■ **What to work on**
Counting the line with "M1: motor 3V" as the last one, copy out the lines of the data exactly from the first onward.

■ **Records contained in a dataset**
[Start of Attachment]
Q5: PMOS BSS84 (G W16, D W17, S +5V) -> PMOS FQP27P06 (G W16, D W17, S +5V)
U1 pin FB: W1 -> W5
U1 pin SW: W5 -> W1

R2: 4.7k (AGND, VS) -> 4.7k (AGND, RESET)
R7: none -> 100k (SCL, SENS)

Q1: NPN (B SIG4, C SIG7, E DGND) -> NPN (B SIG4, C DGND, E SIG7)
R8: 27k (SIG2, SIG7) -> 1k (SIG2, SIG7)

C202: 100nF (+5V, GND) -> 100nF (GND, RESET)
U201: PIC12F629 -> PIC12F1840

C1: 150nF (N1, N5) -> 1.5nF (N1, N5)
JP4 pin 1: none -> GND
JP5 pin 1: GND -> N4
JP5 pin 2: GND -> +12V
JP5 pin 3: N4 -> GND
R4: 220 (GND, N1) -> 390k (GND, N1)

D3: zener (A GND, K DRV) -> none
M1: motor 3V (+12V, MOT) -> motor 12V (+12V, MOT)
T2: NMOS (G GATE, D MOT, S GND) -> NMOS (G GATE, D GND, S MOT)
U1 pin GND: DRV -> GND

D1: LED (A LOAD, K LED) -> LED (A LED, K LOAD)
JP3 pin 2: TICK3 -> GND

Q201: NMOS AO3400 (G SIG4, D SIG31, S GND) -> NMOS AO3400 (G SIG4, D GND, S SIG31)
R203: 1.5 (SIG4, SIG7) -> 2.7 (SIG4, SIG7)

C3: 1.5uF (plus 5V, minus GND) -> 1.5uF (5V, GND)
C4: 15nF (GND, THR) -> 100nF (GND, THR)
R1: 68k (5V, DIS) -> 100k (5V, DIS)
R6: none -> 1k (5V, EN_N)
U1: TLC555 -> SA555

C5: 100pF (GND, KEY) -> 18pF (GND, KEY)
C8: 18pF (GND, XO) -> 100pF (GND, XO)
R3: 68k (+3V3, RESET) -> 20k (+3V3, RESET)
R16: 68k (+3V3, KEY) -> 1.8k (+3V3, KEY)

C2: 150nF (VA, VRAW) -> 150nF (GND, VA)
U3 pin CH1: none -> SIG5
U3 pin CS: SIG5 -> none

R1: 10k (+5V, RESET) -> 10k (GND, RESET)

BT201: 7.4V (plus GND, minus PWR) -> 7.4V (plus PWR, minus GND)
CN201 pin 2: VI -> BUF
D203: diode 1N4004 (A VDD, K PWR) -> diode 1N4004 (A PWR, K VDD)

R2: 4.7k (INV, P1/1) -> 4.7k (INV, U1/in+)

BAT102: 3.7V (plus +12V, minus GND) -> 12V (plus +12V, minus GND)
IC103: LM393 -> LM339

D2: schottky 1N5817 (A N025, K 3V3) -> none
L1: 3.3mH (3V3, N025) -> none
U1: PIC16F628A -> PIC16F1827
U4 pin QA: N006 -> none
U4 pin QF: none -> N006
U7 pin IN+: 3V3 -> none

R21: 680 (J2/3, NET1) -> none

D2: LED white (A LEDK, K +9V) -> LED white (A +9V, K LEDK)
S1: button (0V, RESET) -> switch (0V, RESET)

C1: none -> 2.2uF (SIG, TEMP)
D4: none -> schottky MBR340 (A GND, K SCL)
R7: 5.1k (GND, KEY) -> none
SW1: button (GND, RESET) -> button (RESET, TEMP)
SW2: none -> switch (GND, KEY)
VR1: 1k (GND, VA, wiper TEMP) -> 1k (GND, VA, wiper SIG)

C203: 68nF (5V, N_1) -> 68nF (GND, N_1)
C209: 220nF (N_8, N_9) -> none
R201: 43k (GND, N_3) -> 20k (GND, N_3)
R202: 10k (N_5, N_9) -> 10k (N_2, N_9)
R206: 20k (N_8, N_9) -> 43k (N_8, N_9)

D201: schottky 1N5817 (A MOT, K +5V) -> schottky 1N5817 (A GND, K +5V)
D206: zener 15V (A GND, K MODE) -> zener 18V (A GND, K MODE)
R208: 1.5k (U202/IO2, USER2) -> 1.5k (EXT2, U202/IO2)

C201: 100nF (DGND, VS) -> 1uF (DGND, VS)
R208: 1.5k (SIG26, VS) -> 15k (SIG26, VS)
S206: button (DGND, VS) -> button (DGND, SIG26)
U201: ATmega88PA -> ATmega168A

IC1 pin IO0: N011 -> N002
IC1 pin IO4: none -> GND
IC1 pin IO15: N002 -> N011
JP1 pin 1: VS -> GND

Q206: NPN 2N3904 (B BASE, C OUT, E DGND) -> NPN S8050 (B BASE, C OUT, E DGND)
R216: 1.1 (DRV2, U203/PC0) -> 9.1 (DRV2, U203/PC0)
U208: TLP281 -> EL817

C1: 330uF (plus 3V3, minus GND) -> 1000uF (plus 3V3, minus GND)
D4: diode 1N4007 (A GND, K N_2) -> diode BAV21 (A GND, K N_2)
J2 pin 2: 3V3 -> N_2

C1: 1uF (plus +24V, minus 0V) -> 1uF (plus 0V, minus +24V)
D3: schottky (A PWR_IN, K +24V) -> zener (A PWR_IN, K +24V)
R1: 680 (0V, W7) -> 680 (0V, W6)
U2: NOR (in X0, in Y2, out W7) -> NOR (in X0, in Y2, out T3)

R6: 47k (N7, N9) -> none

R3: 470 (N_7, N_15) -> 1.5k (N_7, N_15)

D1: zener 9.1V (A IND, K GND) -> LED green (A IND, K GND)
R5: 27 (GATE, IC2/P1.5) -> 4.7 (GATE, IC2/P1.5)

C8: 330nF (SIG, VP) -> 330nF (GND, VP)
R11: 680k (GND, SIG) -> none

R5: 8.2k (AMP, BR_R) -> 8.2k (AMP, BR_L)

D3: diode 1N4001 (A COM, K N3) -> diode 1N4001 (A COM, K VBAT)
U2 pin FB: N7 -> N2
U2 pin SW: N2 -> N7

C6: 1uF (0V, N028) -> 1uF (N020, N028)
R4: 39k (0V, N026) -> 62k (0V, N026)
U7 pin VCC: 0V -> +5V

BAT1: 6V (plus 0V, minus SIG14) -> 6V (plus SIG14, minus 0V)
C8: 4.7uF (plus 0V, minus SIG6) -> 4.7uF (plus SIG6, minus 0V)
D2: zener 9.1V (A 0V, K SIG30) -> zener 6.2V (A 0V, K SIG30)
[End of Attachment]
■ **Solution for this exercise**
Q5: PMOS BSS84 (G W16, D W17, S +5V) -> PMOS FQP27P06 (G W16, D W17, S +5V)
U1 pin FB: W1 -> W5
U1 pin SW: W5 -> W1

R2: 4.7k (AGND, VS) -> 4.7k (AGND, RESET)
R7: none -> 100k (SCL, SENS)

Q1: NPN (B SIG4, C SIG7, E DGND) -> NPN (B SIG4, C DGND, E SIG7)
R8: 27k (SIG2, SIG7) -> 1k (SIG2, SIG7)

C202: 100nF (+5V, GND) -> 100nF (GND, RESET)
U201: PIC12F629 -> PIC12F1840

C1: 150nF (N1, N5) -> 1.5nF (N1, N5)
JP4 pin 1: none -> GND
JP5 pin 1: GND -> N4
JP5 pin 2: GND -> +12V
JP5 pin 3: N4 -> GND
R4: 220 (GND, N1) -> 390k (GND, N1)

D3: zener (A GND, K DRV) -> none
M1: motor 3V (+12V, MOT) -> motor 12V (+12V, MOT)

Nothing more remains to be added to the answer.